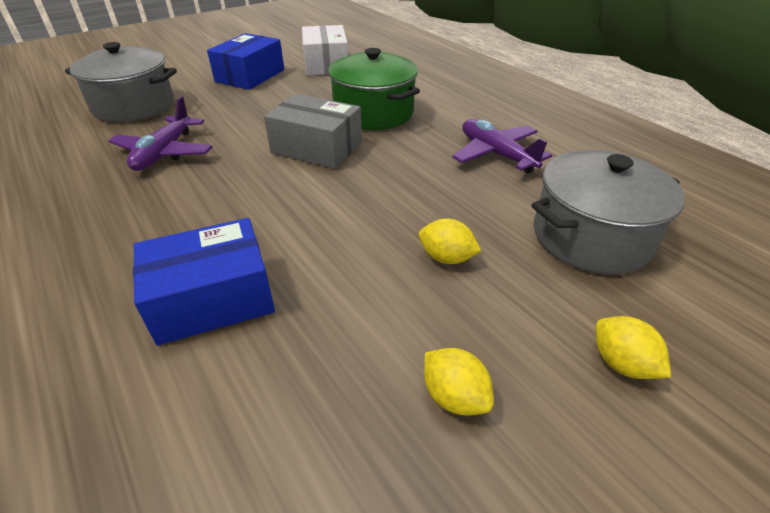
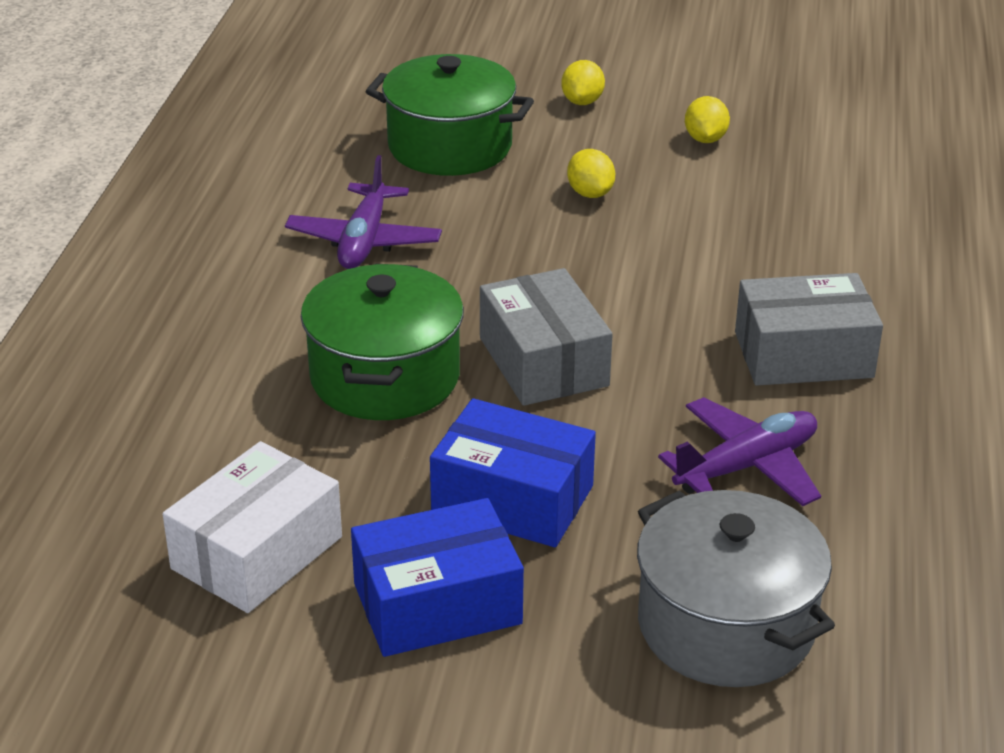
camera: 135 degrees left, 5 degrees down
(171, 220) = (803, 354): none -> grey box
(212, 299) = (814, 262): blue box -> blue box (512, 499)
(591, 237) = (450, 146): grey pot -> green pot

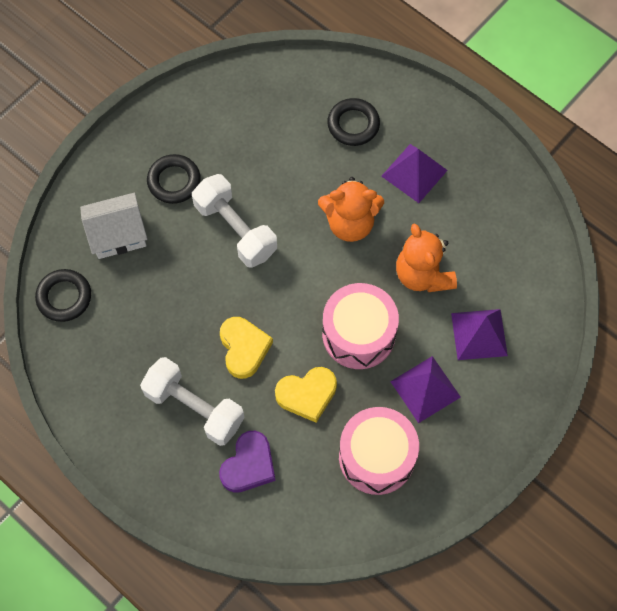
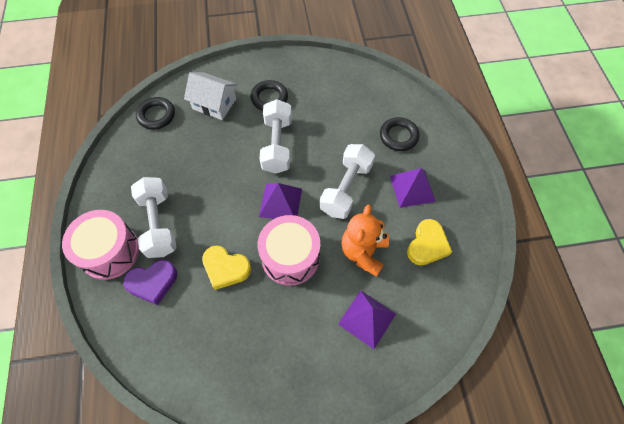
camera: 40 degrees right, 5 degrees down
(244, 348) = (217, 212): yellow heart -> yellow heart (427, 245)
(350, 223) = (346, 188): orange teddy bear -> white dumbbell
(376, 457) = (229, 343): pink drum -> pink drum (110, 251)
(425, 389) = (299, 325): purple pyramid -> purple pyramid (280, 202)

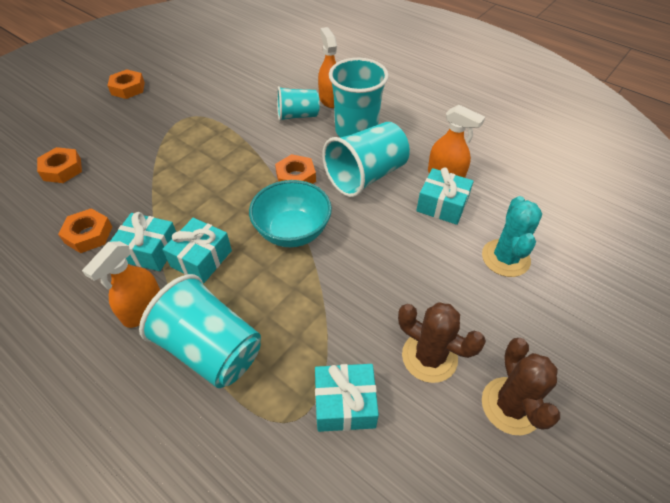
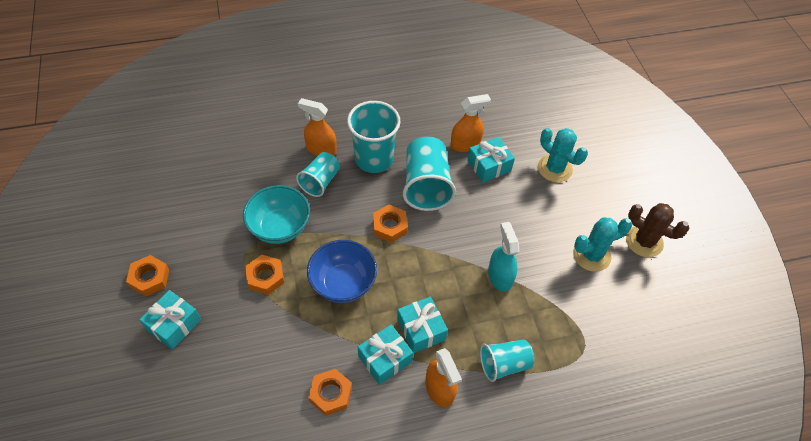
camera: 55 degrees left, 5 degrees up
(62, 169) = (225, 382): orange nut -> orange nut (265, 277)
(208, 182) = (343, 283): none -> blue bowl
(211, 349) = (504, 364): turquoise cup -> turquoise cup, size x0.62
(292, 231) = (441, 261): turquoise bowl -> turquoise bowl (280, 227)
(317, 286) = (500, 276): none -> turquoise spray bottle
(345, 404) = (592, 316): turquoise gift -> turquoise gift (174, 324)
(429, 357) = (591, 255): brown cactus -> turquoise cactus

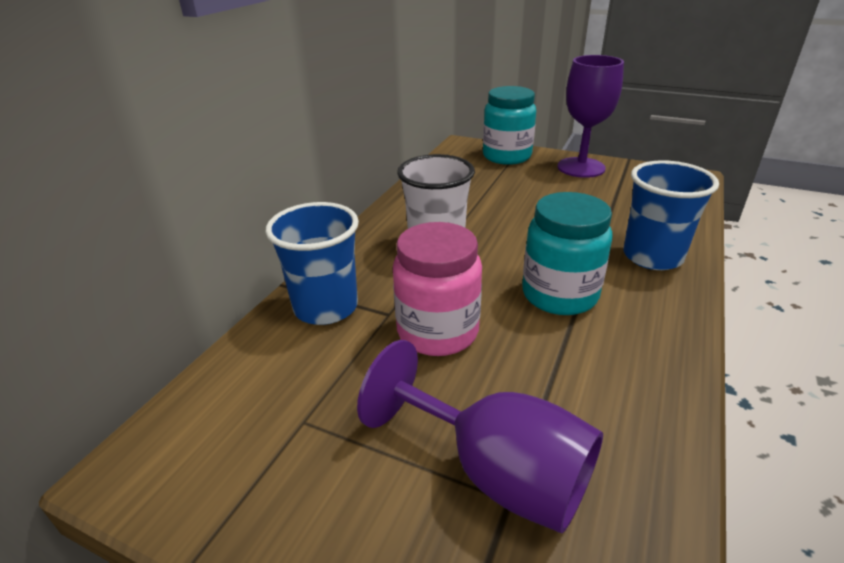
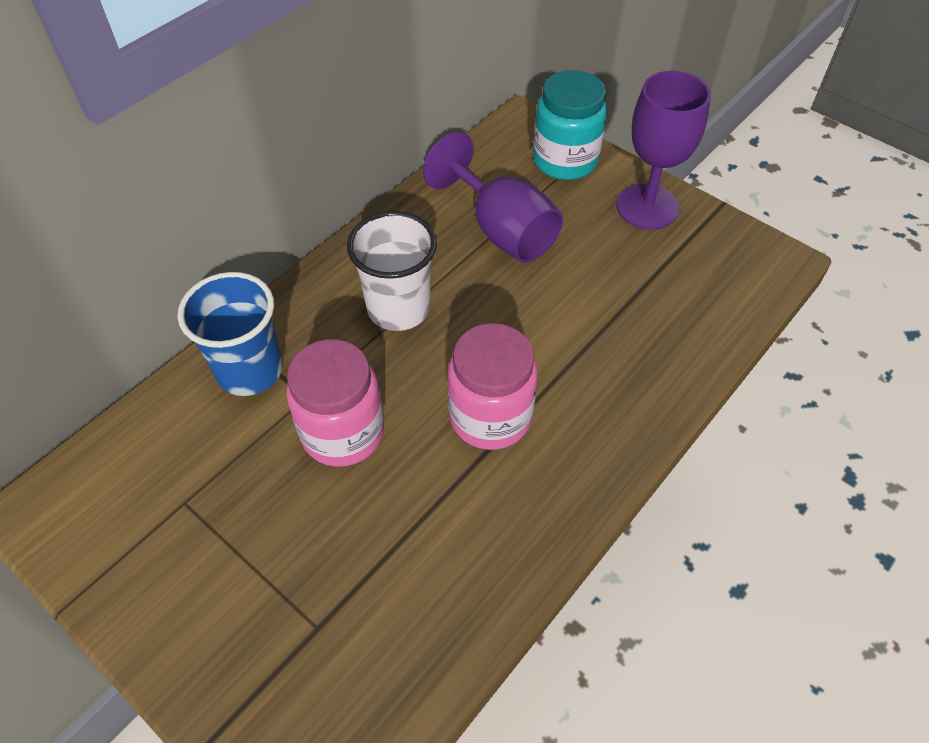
camera: 15 degrees right, 20 degrees up
(497, 472) = (320, 600): purple goblet -> purple goblet (502, 230)
(559, 295) = (490, 417): turquoise jar -> pink jar
(652, 257) = (628, 387): blue cup -> none

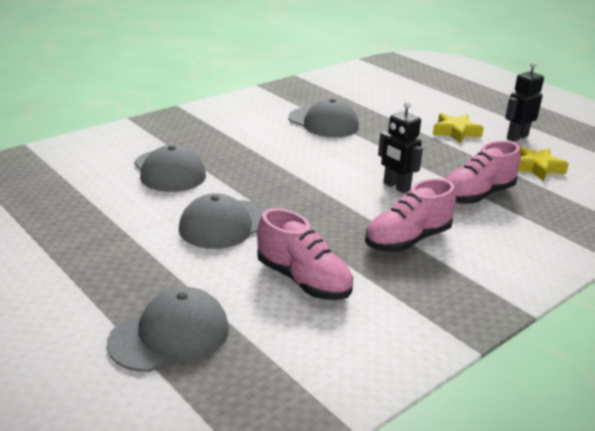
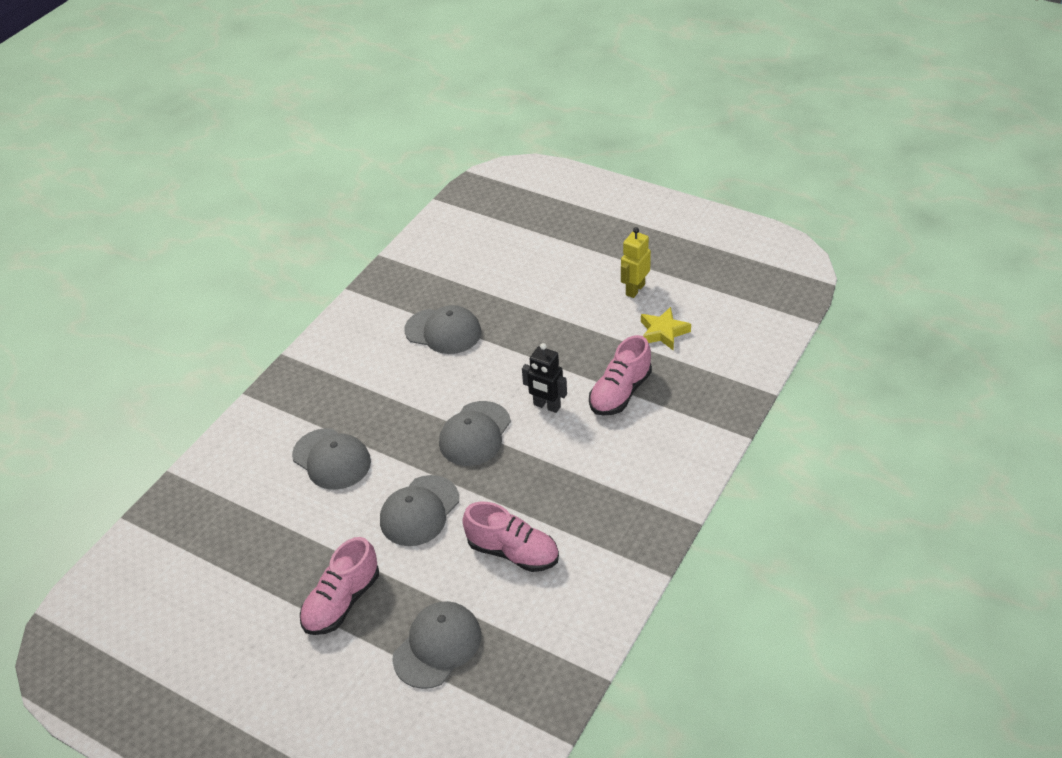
camera: 15 degrees left, 15 degrees up
(314, 188) = (475, 434): none -> grey cap
(407, 240) = (579, 473): pink shoe -> pink shoe (342, 602)
(455, 132) = (575, 301): yellow star -> none
(517, 137) = (635, 289): black robot -> yellow robot

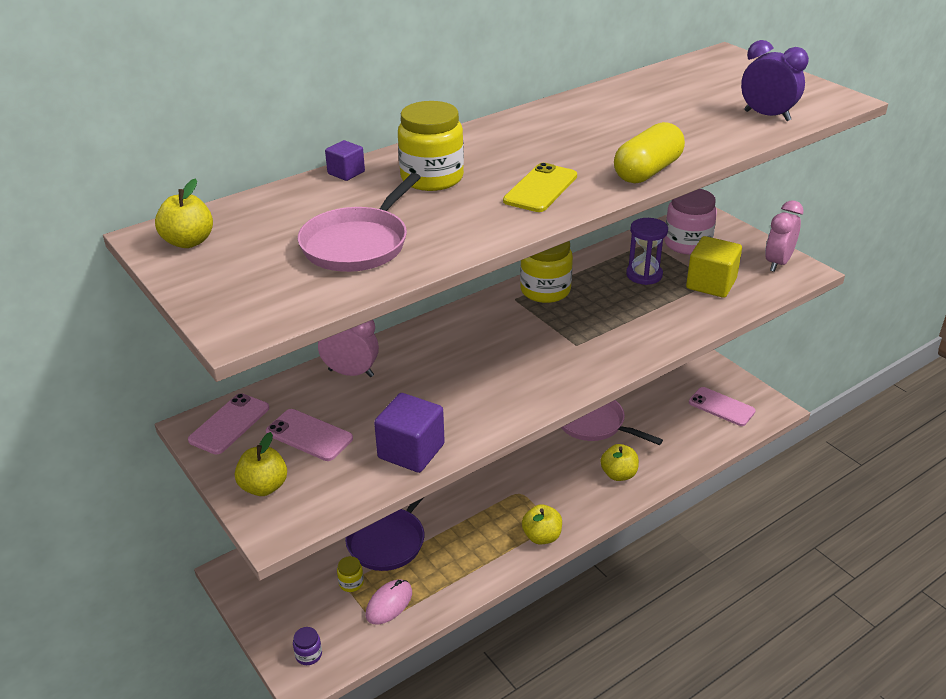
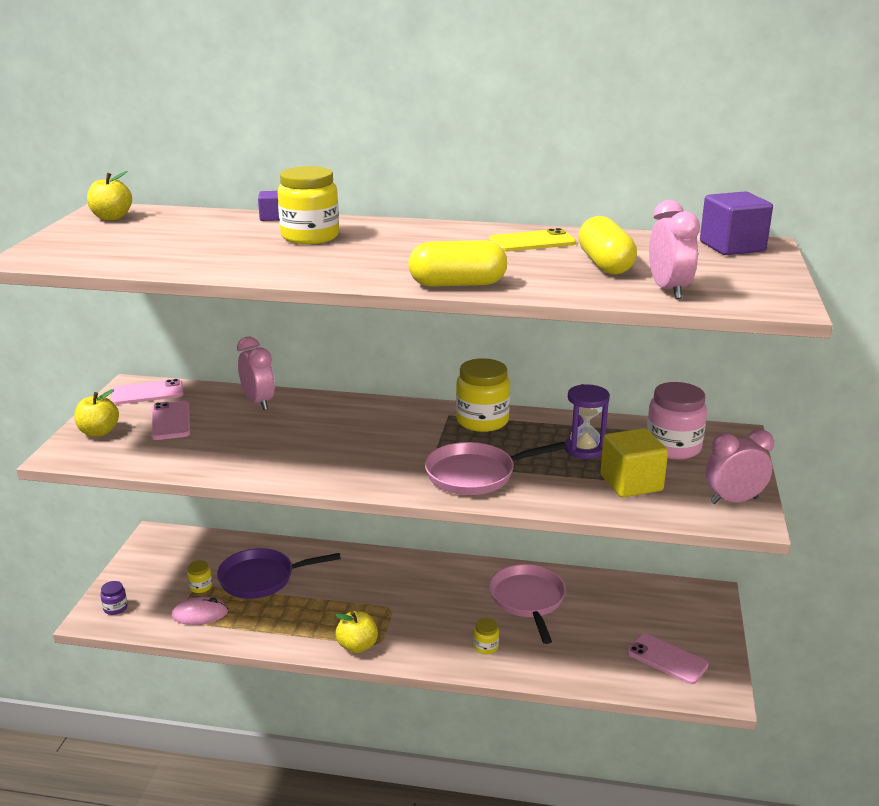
camera: 45 degrees right, 10 degrees down
(358, 244) = (178, 249): pink pan -> pink pan (475, 474)
(411, 451) = (201, 461): purple cube -> purple cube (732, 247)
(540, 188) = (356, 265): yellow phone -> yellow phone (532, 242)
(618, 474) = (486, 647): yellow apple -> yellow jar
(686, 111) = (605, 264): none -> yellow capsule
(721, 407) = (667, 659): pink phone -> pink phone turned 45 degrees counterclockwise
(767, 116) = (668, 290): purple clock -> pink clock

---

TASK DESCRIPTION. Retype each line above precisely, please. Skip anything that is a picture.

RESPONSE TO THIS EXERCISE.
camera: 135 degrees left, 5 degrees down
(171, 220) = (803, 354): none -> grey box
(212, 299) = (814, 262): blue box -> blue box (512, 499)
(591, 237) = (450, 146): grey pot -> green pot

camera: 40 degrees right, 5 degrees down
(244, 348) = (217, 212): yellow heart -> yellow heart (427, 245)
(350, 223) = (346, 188): orange teddy bear -> white dumbbell
(376, 457) = (229, 343): pink drum -> pink drum (110, 251)
(425, 389) = (299, 325): purple pyramid -> purple pyramid (280, 202)

camera: 55 degrees left, 5 degrees up
(62, 169) = (225, 382): orange nut -> orange nut (265, 277)
(208, 182) = (343, 283): none -> blue bowl
(211, 349) = (504, 364): turquoise cup -> turquoise cup, size x0.62
(292, 231) = (441, 261): turquoise bowl -> turquoise bowl (280, 227)
(317, 286) = (500, 276): none -> turquoise spray bottle
(345, 404) = (592, 316): turquoise gift -> turquoise gift (174, 324)
(429, 357) = (591, 255): brown cactus -> turquoise cactus

camera: 15 degrees right, 20 degrees up
(497, 472) = (320, 600): purple goblet -> purple goblet (502, 230)
(559, 295) = (490, 417): turquoise jar -> pink jar
(652, 257) = (628, 387): blue cup -> none

camera: 15 degrees left, 15 degrees up
(314, 188) = (475, 434): none -> grey cap
(407, 240) = (579, 473): pink shoe -> pink shoe (342, 602)
(455, 132) = (575, 301): yellow star -> none
(517, 137) = (635, 289): black robot -> yellow robot

camera: 45 degrees right, 10 degrees down
(358, 244) = (178, 249): pink pan -> pink pan (475, 474)
(411, 451) = (201, 461): purple cube -> purple cube (732, 247)
(540, 188) = (356, 265): yellow phone -> yellow phone (532, 242)
(618, 474) = (486, 647): yellow apple -> yellow jar
(686, 111) = (605, 264): none -> yellow capsule
(721, 407) = (667, 659): pink phone -> pink phone turned 45 degrees counterclockwise
(767, 116) = (668, 290): purple clock -> pink clock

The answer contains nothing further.